What you will do — Transcribe the records in full.

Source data
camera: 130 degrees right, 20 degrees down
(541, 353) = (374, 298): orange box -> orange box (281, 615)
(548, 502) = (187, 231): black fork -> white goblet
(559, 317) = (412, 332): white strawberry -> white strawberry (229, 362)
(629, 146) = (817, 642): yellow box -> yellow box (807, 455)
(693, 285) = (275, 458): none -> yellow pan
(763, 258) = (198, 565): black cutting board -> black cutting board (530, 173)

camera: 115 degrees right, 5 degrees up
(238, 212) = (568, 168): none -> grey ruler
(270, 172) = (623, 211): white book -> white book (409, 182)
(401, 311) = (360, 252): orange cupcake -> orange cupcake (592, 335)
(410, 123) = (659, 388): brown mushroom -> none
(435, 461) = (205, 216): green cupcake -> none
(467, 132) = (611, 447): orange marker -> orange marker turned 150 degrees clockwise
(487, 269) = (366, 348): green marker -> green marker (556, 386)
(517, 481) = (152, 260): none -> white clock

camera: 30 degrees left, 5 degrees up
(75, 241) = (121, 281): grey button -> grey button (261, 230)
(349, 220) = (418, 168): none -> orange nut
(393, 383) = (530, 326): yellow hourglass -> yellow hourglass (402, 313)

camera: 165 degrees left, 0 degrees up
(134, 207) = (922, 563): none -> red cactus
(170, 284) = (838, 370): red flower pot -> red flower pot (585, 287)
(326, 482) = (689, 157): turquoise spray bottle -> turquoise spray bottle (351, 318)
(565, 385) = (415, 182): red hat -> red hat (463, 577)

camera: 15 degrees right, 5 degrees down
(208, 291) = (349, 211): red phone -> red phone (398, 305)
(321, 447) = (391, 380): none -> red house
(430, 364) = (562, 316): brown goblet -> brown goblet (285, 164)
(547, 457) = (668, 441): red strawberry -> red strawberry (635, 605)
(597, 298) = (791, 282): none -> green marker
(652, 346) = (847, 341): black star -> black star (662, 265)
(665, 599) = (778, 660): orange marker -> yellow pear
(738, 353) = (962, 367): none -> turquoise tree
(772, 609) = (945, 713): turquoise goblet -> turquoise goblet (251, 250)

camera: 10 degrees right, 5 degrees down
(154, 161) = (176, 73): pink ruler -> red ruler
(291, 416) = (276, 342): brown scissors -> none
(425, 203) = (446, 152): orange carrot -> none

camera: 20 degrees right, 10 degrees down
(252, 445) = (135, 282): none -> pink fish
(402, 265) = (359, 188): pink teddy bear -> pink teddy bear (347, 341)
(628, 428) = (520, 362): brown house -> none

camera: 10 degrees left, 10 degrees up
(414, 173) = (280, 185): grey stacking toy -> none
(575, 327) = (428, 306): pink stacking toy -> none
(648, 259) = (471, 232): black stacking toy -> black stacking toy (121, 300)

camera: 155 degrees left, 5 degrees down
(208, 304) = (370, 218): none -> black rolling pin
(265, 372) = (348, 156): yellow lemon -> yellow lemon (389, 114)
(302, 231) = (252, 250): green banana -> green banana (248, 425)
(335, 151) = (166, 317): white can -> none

Task output —
camera: 130 degrees right, 20 degrees down
(541, 353) = (374, 298): orange box -> orange box (281, 615)
(548, 502) = (187, 231): black fork -> white goblet
(559, 317) = (412, 332): white strawberry -> white strawberry (229, 362)
(629, 146) = (817, 642): yellow box -> yellow box (807, 455)
(693, 285) = (275, 458): none -> yellow pan
(763, 258) = (198, 565): black cutting board -> black cutting board (530, 173)

camera: 115 degrees right, 5 degrees up
(238, 212) = (568, 168): none -> grey ruler
(270, 172) = (623, 211): white book -> white book (409, 182)
(401, 311) = (360, 252): orange cupcake -> orange cupcake (592, 335)
(410, 123) = (659, 388): brown mushroom -> none
(435, 461) = (205, 216): green cupcake -> none
(467, 132) = (611, 447): orange marker -> orange marker turned 150 degrees clockwise
(487, 269) = (366, 348): green marker -> green marker (556, 386)
(517, 481) = (152, 260): none -> white clock

camera: 30 degrees left, 5 degrees up
(75, 241) = (121, 281): grey button -> grey button (261, 230)
(349, 220) = (418, 168): none -> orange nut
(393, 383) = (530, 326): yellow hourglass -> yellow hourglass (402, 313)

camera: 165 degrees left, 0 degrees up
(134, 207) = (922, 563): none -> red cactus
(170, 284) = (838, 370): red flower pot -> red flower pot (585, 287)
(326, 482) = (689, 157): turquoise spray bottle -> turquoise spray bottle (351, 318)
(565, 385) = (415, 182): red hat -> red hat (463, 577)

camera: 15 degrees right, 5 degrees down
(208, 291) = (349, 211): red phone -> red phone (398, 305)
(321, 447) = (391, 380): none -> red house
(430, 364) = (562, 316): brown goblet -> brown goblet (285, 164)
(547, 457) = (668, 441): red strawberry -> red strawberry (635, 605)
(597, 298) = (791, 282): none -> green marker
(652, 346) = (847, 341): black star -> black star (662, 265)
(665, 599) = (778, 660): orange marker -> yellow pear
(738, 353) = (962, 367): none -> turquoise tree
(772, 609) = (945, 713): turquoise goblet -> turquoise goblet (251, 250)

camera: 10 degrees right, 5 degrees down
(154, 161) = (176, 73): pink ruler -> red ruler
(291, 416) = (276, 342): brown scissors -> none
(425, 203) = (446, 152): orange carrot -> none

camera: 20 degrees right, 10 degrees down
(252, 445) = (135, 282): none -> pink fish
(402, 265) = (359, 188): pink teddy bear -> pink teddy bear (347, 341)
(628, 428) = (520, 362): brown house -> none

camera: 10 degrees left, 10 degrees up
(414, 173) = (280, 185): grey stacking toy -> none
(575, 327) = (428, 306): pink stacking toy -> none
(648, 259) = (471, 232): black stacking toy -> black stacking toy (121, 300)

camera: 155 degrees left, 5 degrees down
(208, 304) = (370, 218): none -> black rolling pin
(265, 372) = (348, 156): yellow lemon -> yellow lemon (389, 114)
(302, 231) = (252, 250): green banana -> green banana (248, 425)
(335, 151) = (166, 317): white can -> none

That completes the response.